# Start of Data records

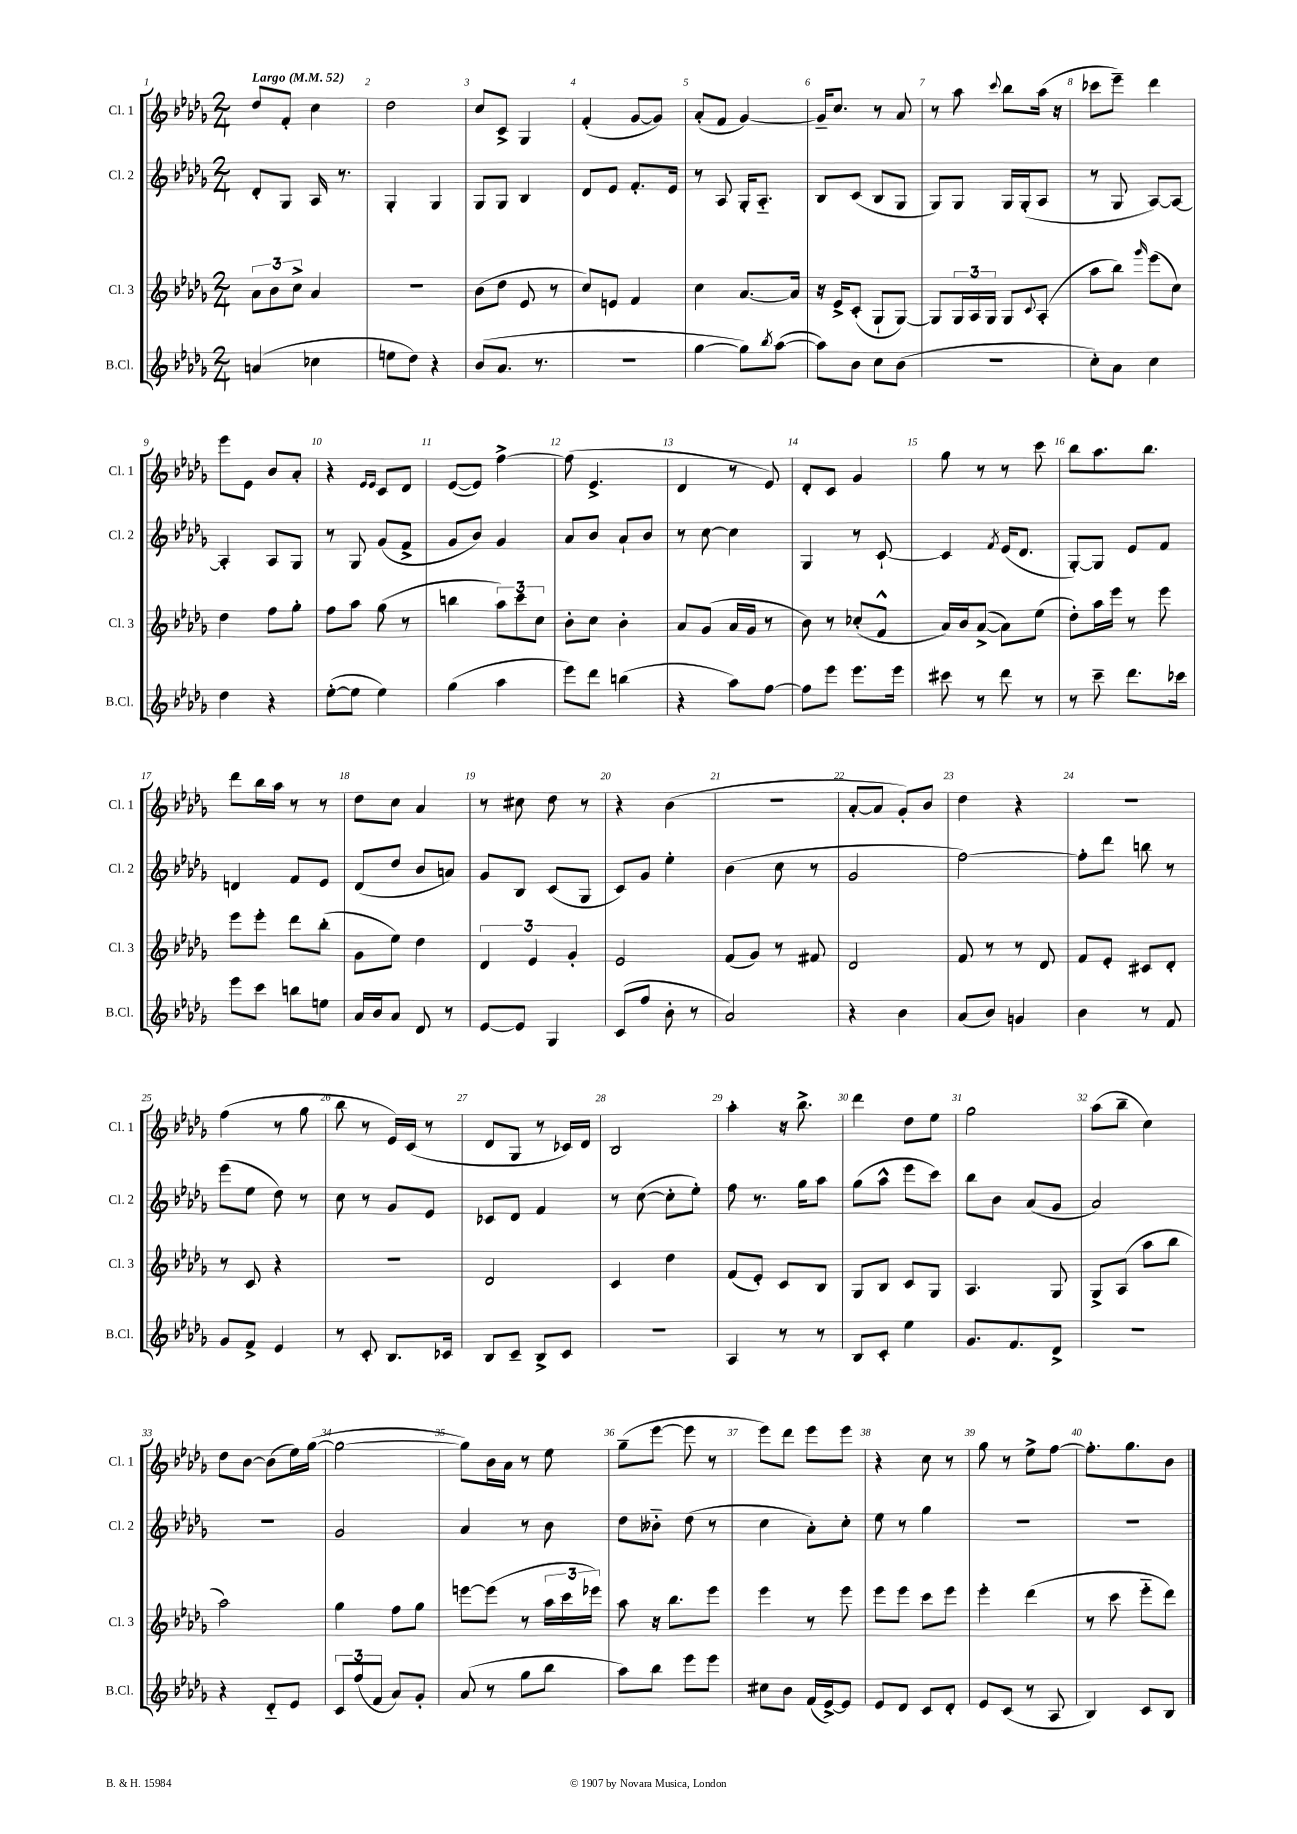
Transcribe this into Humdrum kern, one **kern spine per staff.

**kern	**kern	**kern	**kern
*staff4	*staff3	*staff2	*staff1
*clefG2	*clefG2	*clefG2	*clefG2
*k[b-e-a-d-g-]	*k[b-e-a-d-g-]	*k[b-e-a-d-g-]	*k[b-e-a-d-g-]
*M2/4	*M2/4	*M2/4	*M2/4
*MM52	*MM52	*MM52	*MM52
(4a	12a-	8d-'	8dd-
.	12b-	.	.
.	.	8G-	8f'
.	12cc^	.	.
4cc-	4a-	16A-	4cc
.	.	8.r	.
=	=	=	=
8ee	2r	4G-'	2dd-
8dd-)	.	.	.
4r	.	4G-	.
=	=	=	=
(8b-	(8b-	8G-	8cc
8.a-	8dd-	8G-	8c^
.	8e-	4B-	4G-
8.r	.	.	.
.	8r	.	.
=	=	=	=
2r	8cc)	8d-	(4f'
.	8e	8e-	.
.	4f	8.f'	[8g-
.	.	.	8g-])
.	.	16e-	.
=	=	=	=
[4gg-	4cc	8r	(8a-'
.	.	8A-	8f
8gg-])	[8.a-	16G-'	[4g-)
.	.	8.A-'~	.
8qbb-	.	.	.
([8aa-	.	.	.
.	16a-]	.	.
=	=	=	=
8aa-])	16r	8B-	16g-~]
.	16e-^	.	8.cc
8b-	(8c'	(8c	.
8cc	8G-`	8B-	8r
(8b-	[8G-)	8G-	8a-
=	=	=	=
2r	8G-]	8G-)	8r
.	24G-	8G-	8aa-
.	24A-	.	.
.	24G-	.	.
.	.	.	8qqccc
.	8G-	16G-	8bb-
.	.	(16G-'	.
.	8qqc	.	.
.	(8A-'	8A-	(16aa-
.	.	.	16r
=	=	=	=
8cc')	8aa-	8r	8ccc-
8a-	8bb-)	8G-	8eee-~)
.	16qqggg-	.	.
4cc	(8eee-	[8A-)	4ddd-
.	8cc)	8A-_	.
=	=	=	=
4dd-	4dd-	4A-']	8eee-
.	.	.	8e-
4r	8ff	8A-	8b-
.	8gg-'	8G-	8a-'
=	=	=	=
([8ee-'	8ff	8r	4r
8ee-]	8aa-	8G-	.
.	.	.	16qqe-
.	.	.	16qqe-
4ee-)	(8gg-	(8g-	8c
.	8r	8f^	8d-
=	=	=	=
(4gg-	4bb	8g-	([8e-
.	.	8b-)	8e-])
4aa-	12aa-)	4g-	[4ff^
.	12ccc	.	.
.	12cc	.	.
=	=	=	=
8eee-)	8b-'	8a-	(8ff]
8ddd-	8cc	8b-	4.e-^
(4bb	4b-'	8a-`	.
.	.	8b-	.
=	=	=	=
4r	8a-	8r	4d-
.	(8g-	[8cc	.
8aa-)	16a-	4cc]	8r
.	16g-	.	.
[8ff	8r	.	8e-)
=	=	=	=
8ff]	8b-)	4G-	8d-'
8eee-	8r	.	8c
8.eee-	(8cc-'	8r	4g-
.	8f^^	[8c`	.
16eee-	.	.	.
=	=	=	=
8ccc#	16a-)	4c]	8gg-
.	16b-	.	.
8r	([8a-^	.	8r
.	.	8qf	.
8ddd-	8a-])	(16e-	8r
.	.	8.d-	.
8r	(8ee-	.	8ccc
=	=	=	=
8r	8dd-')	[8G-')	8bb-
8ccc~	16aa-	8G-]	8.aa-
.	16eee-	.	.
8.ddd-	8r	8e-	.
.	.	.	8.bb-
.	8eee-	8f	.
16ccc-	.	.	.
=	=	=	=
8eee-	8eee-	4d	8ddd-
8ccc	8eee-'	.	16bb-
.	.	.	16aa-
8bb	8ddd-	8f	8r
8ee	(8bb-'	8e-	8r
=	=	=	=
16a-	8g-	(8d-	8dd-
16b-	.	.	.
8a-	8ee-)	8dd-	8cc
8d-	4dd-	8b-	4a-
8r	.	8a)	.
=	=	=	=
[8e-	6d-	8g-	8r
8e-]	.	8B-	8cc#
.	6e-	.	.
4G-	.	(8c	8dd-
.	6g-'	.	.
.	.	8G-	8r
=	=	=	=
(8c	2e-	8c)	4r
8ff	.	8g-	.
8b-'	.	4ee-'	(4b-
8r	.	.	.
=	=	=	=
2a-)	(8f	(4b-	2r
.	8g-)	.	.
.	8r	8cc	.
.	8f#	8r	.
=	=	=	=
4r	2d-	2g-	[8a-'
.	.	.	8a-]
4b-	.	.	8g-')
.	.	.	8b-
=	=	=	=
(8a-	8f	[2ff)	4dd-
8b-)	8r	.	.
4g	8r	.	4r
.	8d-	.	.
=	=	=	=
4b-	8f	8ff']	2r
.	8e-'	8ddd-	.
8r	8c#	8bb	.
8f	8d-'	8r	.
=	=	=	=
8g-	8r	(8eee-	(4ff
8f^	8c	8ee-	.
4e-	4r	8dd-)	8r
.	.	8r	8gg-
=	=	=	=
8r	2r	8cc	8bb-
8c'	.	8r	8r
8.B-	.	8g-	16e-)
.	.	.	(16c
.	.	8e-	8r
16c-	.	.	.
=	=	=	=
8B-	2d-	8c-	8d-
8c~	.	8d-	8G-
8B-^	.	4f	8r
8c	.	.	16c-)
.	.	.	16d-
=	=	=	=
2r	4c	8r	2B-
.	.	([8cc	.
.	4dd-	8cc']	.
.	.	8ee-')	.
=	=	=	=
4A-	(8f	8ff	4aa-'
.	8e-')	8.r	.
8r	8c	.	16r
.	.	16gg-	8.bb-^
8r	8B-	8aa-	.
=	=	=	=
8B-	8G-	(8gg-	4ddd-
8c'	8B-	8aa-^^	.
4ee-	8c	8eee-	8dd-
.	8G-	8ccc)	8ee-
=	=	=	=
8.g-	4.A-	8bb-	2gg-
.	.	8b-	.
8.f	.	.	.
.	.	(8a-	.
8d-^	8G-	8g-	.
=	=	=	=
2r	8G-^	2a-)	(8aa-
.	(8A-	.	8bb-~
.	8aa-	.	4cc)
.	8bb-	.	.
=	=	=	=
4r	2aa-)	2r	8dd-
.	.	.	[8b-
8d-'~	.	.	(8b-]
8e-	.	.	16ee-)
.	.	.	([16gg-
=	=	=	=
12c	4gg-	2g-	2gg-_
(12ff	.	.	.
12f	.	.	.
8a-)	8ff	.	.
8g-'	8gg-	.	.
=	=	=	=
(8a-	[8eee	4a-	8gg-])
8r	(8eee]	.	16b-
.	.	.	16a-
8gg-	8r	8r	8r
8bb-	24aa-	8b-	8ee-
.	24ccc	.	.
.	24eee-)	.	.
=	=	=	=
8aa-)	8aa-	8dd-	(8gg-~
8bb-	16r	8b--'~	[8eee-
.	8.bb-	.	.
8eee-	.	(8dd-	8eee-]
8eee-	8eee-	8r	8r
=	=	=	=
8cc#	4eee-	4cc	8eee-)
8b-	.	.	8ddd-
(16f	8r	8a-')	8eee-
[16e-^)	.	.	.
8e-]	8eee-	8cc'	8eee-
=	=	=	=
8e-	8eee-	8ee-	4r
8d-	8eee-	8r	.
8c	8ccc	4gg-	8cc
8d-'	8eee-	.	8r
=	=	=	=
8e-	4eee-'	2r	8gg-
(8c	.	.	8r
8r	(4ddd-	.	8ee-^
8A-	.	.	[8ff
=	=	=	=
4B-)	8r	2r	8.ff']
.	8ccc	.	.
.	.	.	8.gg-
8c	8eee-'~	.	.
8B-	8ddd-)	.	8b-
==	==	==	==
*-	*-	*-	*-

# End of Data records

> _Stated goal_:
Copy each line of the material above that contains the string "kern". Uppercase and lowercase letters count as different.

> _Result of the task_:
Transcribe this into Humdrum kern, one **kern spine per staff.
**kern	**kern	**kern	**kern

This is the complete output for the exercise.